**Work order**
Your answer must hold only the lines below from the line containing "(812, 529) = (389, 529): grey" through the line containing "(824, 95) = (971, 249): purple", each reproduced exactly.

╭─ Given data

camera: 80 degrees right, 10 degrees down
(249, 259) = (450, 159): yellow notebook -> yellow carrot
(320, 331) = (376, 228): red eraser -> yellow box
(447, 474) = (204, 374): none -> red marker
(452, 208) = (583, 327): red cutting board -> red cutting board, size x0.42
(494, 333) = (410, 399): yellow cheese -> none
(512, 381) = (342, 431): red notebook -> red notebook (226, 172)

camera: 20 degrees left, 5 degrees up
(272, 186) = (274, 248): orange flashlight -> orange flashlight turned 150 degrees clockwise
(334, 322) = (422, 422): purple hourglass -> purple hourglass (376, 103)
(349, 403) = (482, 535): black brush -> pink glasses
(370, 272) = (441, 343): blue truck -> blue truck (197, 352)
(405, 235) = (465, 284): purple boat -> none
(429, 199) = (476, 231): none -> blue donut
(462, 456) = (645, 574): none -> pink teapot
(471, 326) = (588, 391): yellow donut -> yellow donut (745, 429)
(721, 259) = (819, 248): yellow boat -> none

╰─
╭─ Given data

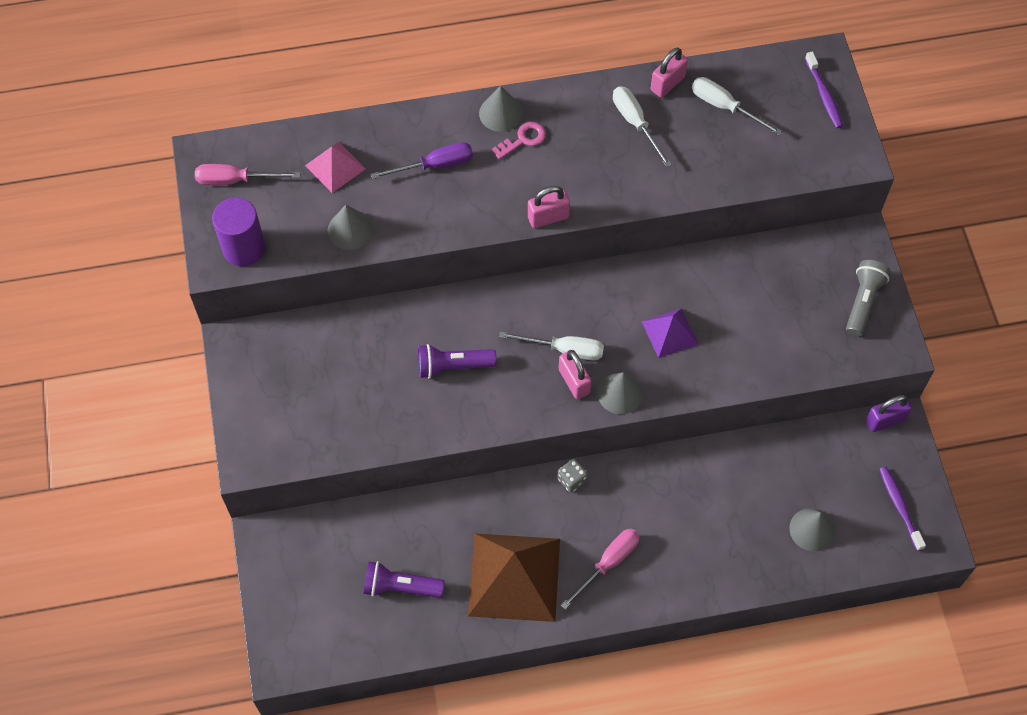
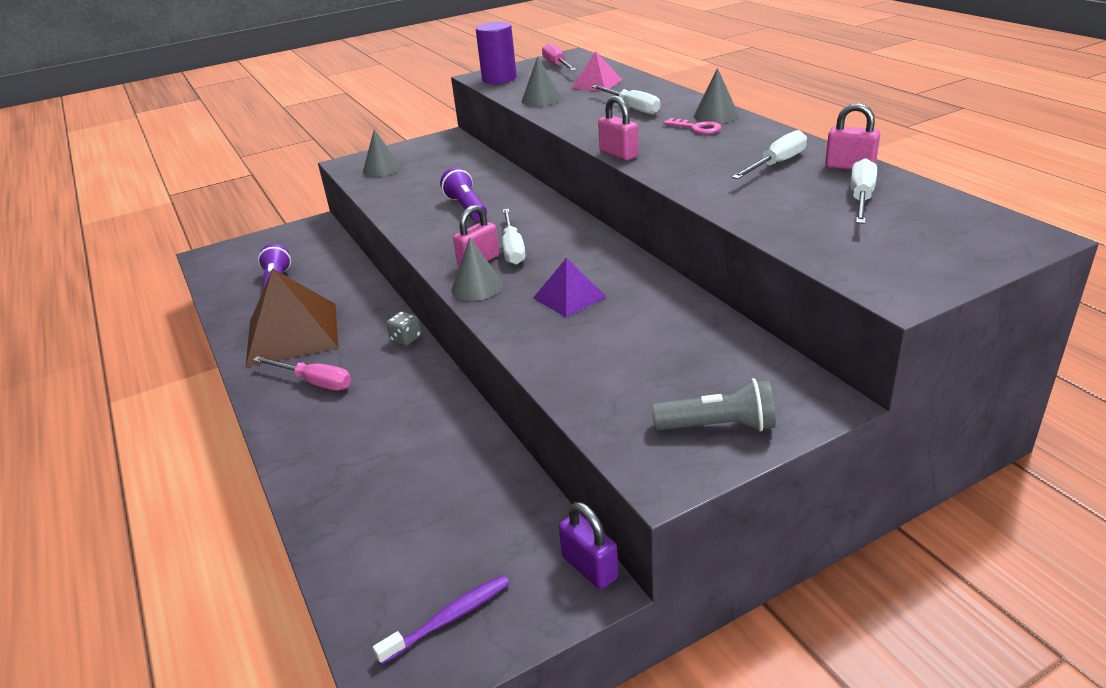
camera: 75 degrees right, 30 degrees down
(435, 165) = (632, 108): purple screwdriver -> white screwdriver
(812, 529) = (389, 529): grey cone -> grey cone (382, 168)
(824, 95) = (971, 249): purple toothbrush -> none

╰─

**Response area**
(812, 529) = (389, 529): grey cone -> grey cone (382, 168)
(824, 95) = (971, 249): purple toothbrush -> none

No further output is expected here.